## WHAT YOU SHOULD DO
Beginning with the line that holds "none -> yellow tile J9 level 1", copy each line exactly through the end of the entries, but leave the pictures out.

## THE DATA
|---|

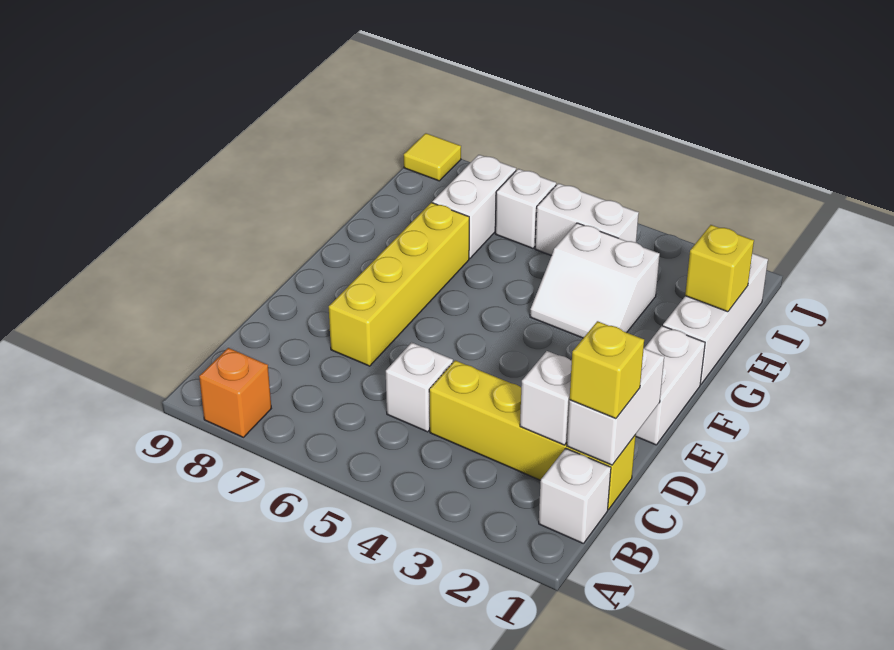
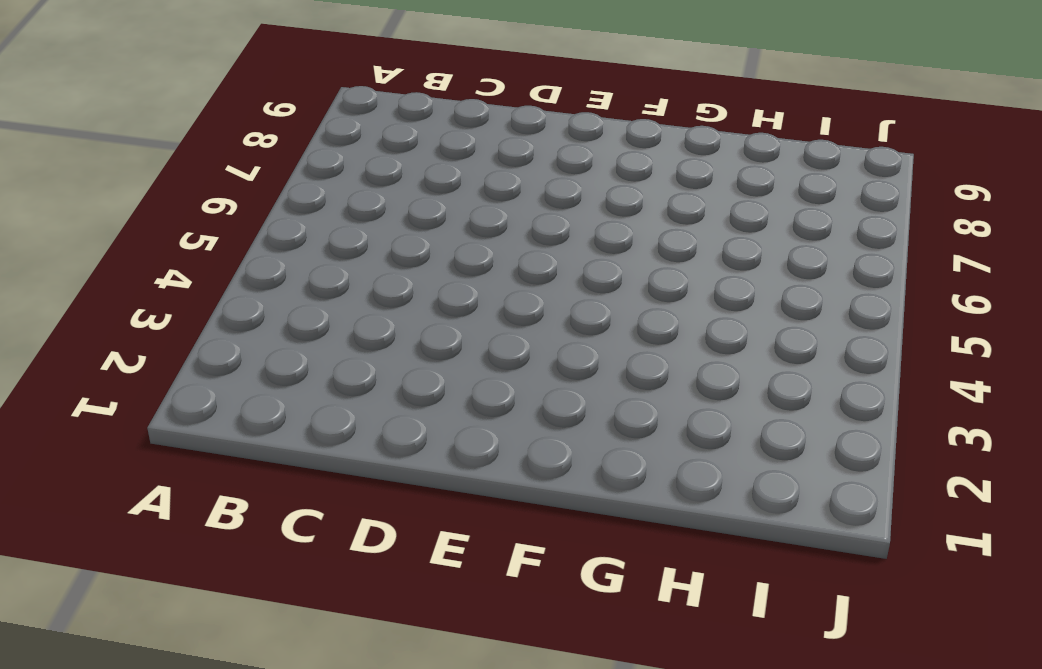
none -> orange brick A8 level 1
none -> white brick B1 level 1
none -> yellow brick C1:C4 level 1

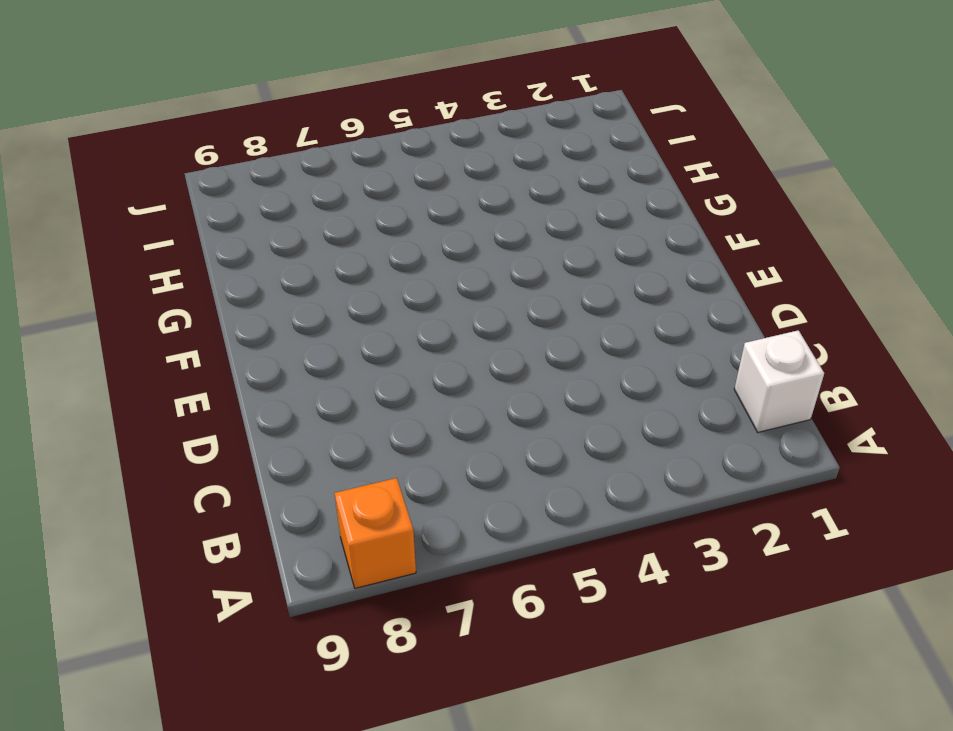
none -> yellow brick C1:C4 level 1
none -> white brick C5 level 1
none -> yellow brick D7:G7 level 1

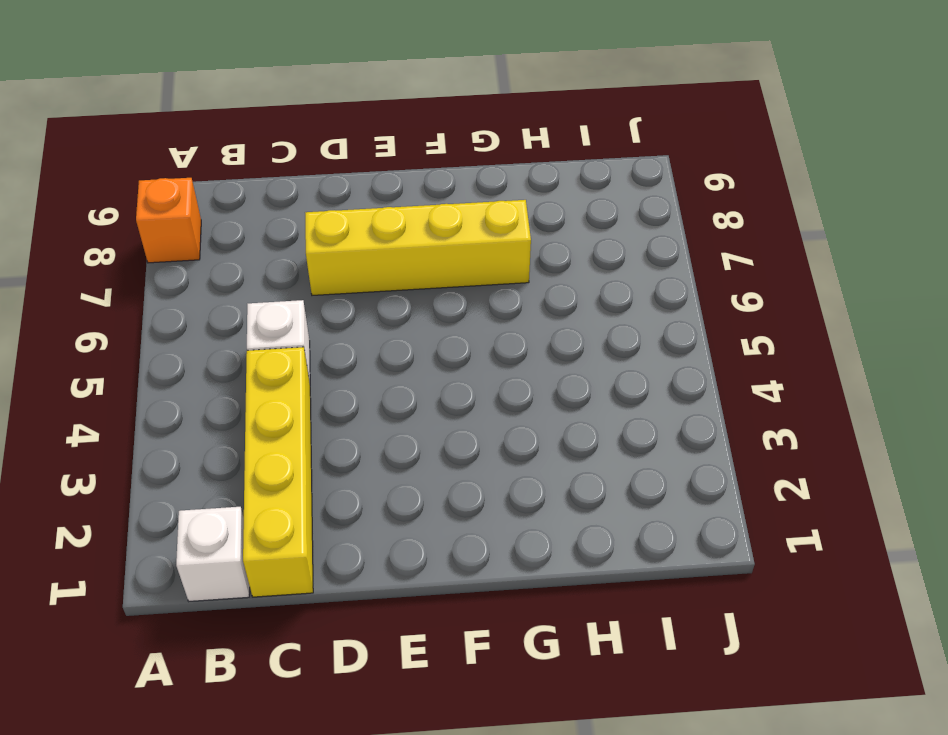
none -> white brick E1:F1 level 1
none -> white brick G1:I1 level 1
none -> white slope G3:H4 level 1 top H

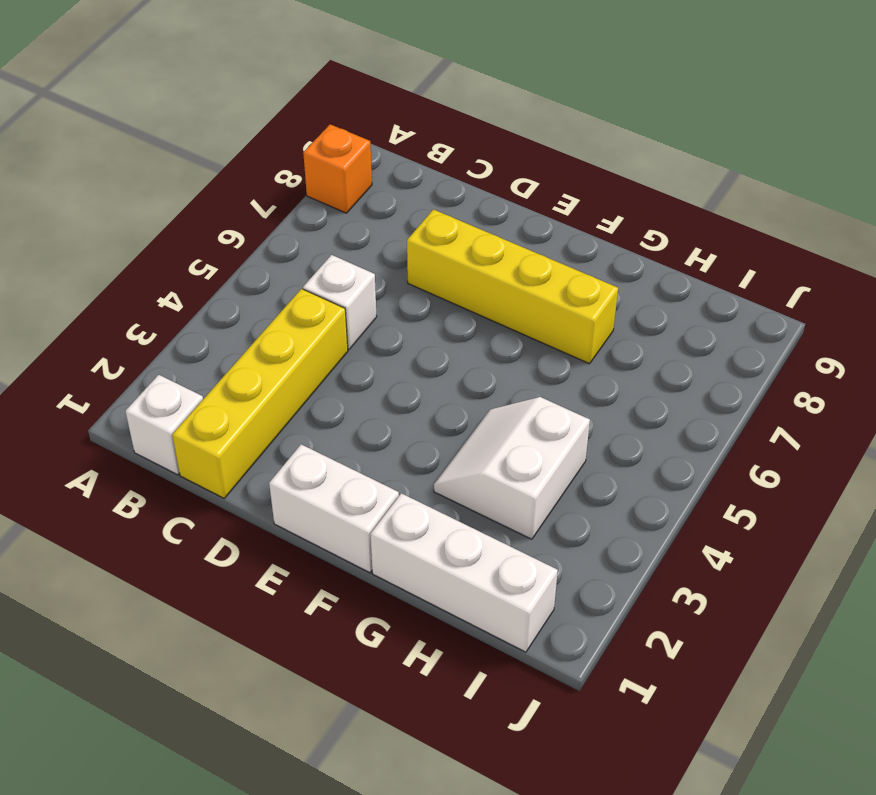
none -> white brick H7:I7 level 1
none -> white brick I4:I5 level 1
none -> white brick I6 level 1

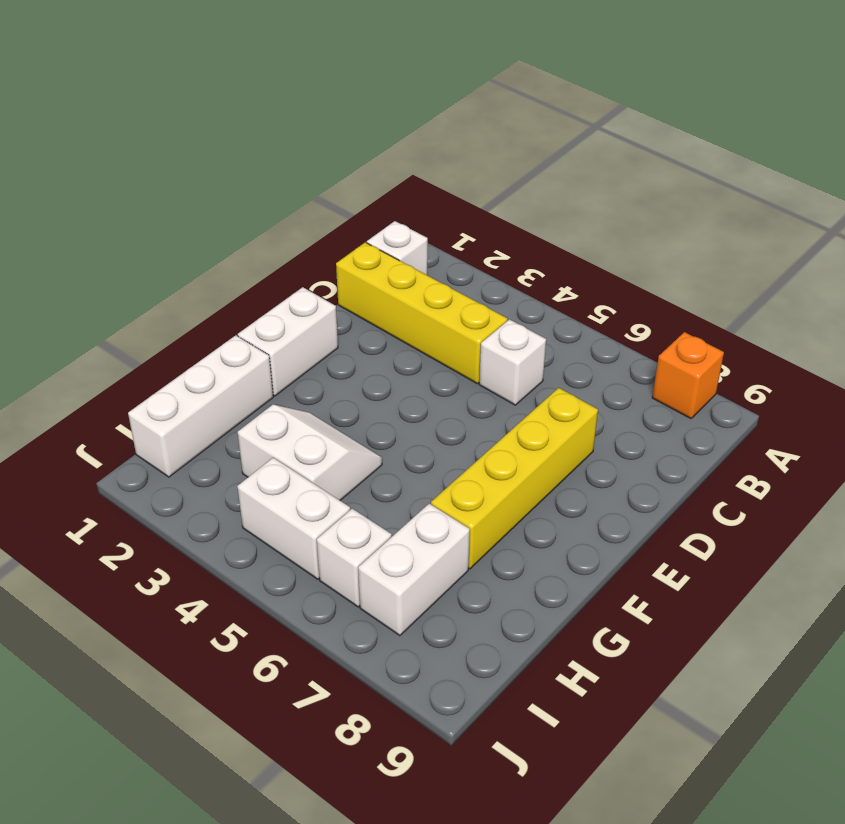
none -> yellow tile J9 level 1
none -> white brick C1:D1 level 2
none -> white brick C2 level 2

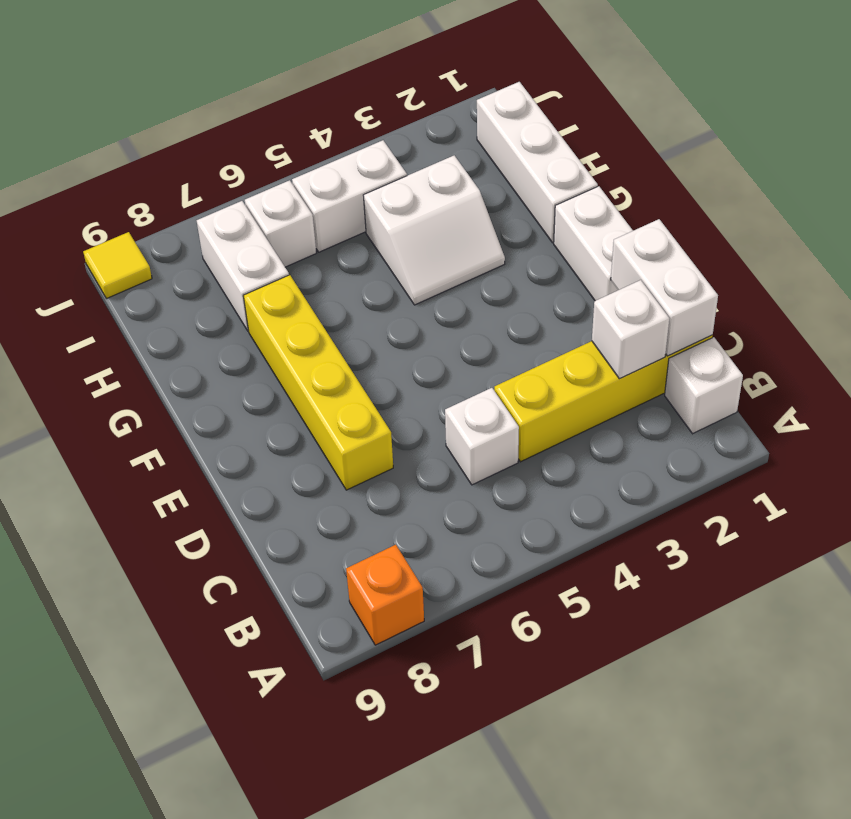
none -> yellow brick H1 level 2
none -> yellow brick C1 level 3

|---|

## EXERCISE RESULT
none -> yellow tile J9 level 1
none -> white brick C1:D1 level 2
none -> white brick C2 level 2

none -> yellow brick H1 level 2
none -> yellow brick C1 level 3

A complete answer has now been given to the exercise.